[Entries from a dataset]
----------
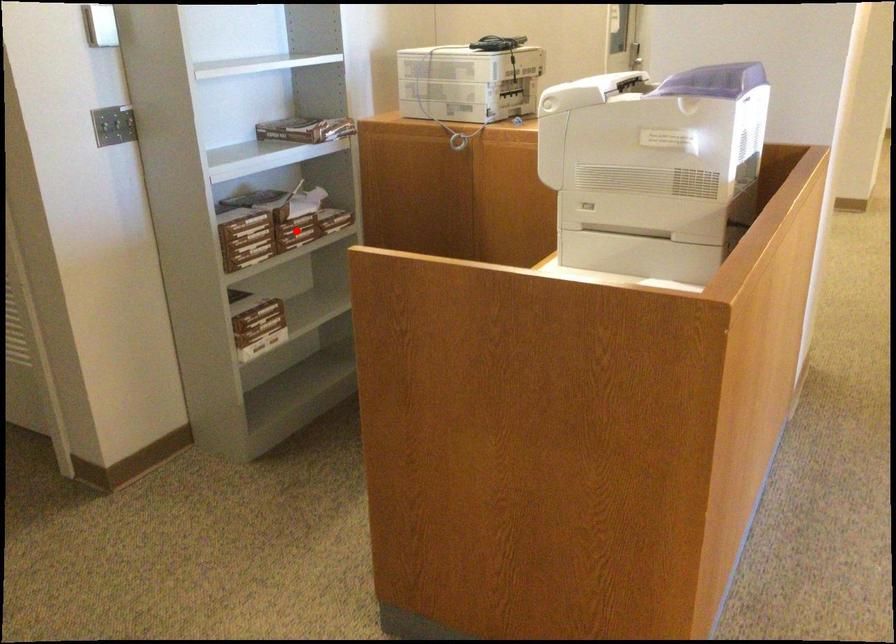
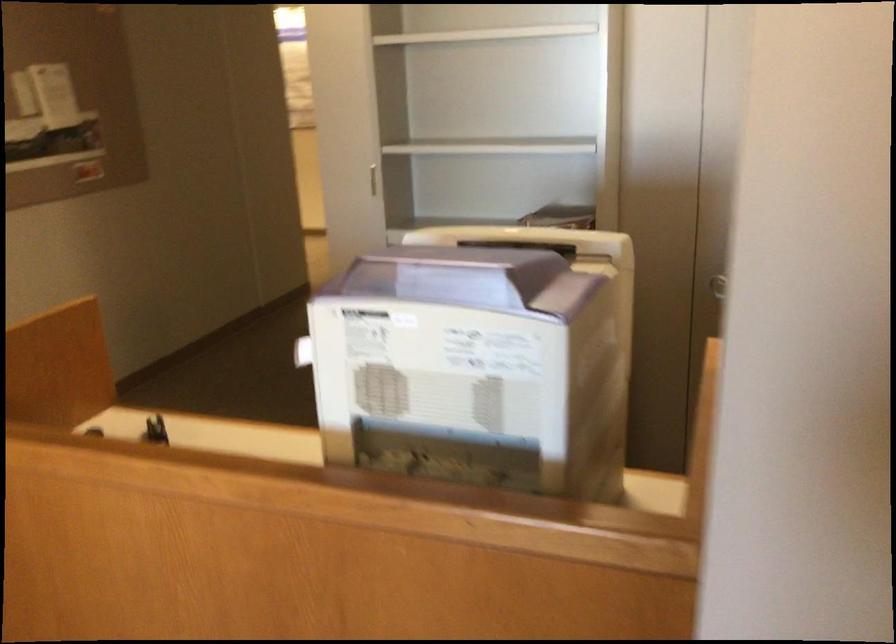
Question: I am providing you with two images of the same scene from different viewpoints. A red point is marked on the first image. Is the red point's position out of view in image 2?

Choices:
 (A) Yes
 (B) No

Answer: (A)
----------
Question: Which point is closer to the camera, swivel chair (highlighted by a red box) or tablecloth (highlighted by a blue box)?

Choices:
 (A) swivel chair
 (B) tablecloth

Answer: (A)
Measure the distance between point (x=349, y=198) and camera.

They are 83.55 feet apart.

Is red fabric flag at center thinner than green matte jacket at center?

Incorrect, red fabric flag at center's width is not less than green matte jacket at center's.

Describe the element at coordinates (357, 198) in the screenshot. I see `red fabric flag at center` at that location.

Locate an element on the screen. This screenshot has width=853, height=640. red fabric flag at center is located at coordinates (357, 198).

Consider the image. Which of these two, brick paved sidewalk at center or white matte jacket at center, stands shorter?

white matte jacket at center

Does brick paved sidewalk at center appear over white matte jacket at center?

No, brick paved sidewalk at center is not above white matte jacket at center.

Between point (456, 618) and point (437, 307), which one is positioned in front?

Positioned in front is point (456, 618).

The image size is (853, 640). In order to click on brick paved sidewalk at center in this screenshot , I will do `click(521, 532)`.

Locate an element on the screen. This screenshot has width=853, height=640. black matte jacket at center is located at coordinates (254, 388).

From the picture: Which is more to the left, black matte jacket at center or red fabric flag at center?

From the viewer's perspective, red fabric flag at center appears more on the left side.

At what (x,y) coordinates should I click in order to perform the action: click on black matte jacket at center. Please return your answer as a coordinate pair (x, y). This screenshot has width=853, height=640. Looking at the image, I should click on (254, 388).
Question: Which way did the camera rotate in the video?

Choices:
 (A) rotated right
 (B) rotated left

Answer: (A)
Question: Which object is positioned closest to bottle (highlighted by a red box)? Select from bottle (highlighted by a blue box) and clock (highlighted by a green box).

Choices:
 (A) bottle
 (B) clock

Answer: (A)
----------
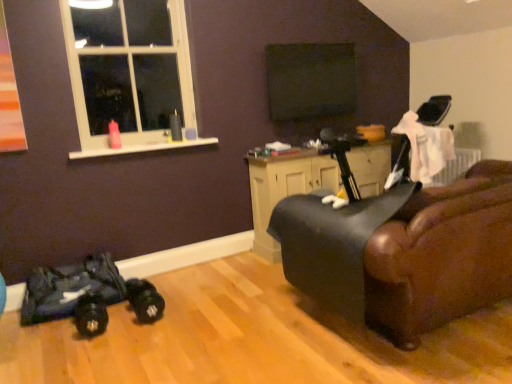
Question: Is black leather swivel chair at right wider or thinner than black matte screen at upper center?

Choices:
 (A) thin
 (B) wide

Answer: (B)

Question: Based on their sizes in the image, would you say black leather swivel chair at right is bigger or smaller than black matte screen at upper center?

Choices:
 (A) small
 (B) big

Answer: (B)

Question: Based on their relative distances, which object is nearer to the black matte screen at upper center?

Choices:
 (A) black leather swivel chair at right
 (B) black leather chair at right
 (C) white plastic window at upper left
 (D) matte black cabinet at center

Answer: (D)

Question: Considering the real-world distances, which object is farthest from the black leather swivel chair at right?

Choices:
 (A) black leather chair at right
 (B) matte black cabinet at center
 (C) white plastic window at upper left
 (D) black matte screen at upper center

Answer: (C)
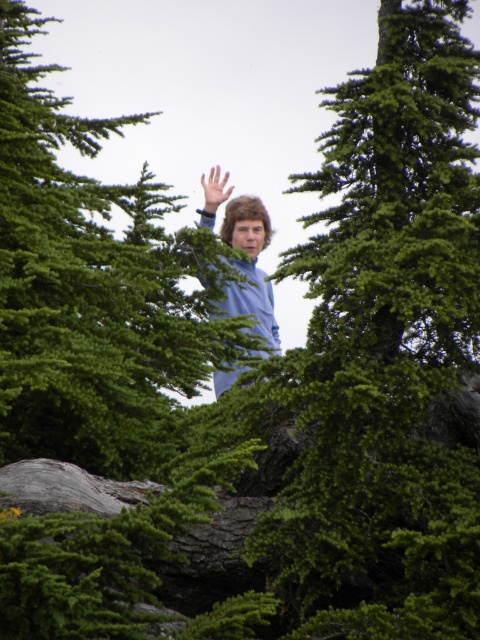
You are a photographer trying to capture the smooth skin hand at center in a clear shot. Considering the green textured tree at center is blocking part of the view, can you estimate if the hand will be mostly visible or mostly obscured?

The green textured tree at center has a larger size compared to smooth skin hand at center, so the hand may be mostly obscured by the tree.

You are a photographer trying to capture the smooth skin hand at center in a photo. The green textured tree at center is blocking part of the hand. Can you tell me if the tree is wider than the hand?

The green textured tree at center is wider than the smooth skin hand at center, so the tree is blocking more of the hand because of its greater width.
----------
Copy out the records word for word, beginning at the line containing "Answer: (D)" and continuing through the line containing "or mostly obscured?". Leave out any picture that falls in that span.

_THE ANSWER:_
Answer: (D)

Question: Considering the real-world distances, which object is farthest from the black leather swivel chair at right?

Choices:
 (A) black leather chair at right
 (B) matte black cabinet at center
 (C) white plastic window at upper left
 (D) black matte screen at upper center

Answer: (C)
You are a photographer trying to capture the smooth skin hand at center in a clear shot. Considering the green textured tree at center is blocking part of the view, can you estimate if the hand will be mostly visible or mostly obscured?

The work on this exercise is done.